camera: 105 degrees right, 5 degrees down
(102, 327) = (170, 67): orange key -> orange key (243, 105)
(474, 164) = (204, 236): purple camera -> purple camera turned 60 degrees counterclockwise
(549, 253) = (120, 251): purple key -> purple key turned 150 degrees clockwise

++++

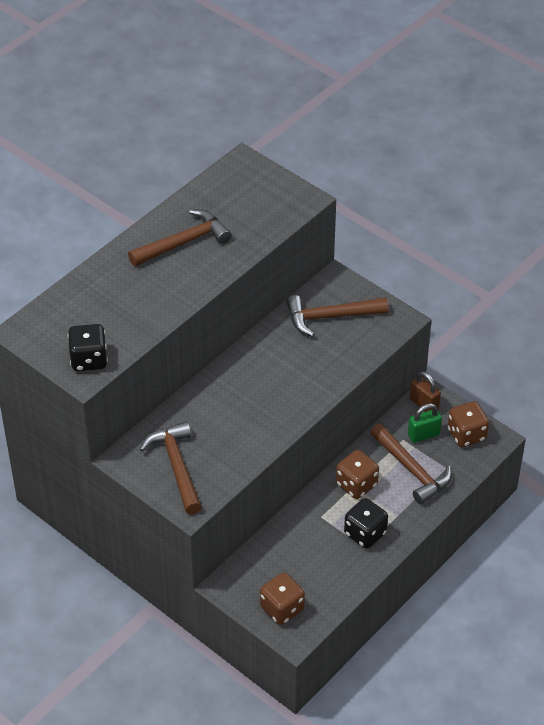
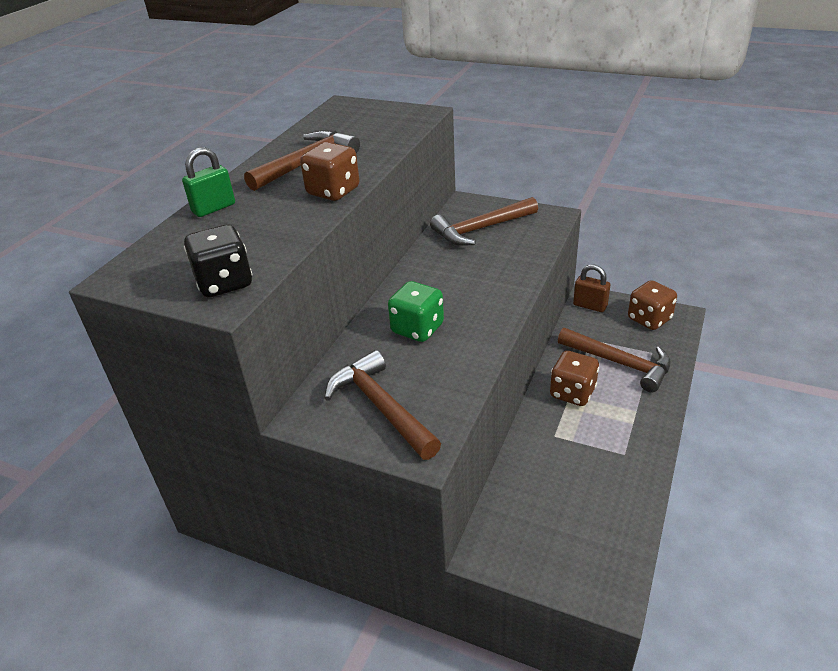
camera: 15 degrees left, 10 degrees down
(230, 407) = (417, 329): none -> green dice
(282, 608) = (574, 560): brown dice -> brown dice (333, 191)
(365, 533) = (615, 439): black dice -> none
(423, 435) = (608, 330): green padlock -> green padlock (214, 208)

++++

**Problem to work on:**
Copy every line in the entries above that has the string "degrees" in it.

**Reply:**
camera: 105 degrees right, 5 degrees down
(474, 164) = (204, 236): purple camera -> purple camera turned 60 degrees counterclockwise
(549, 253) = (120, 251): purple key -> purple key turned 150 degrees clockwise
camera: 15 degrees left, 10 degrees down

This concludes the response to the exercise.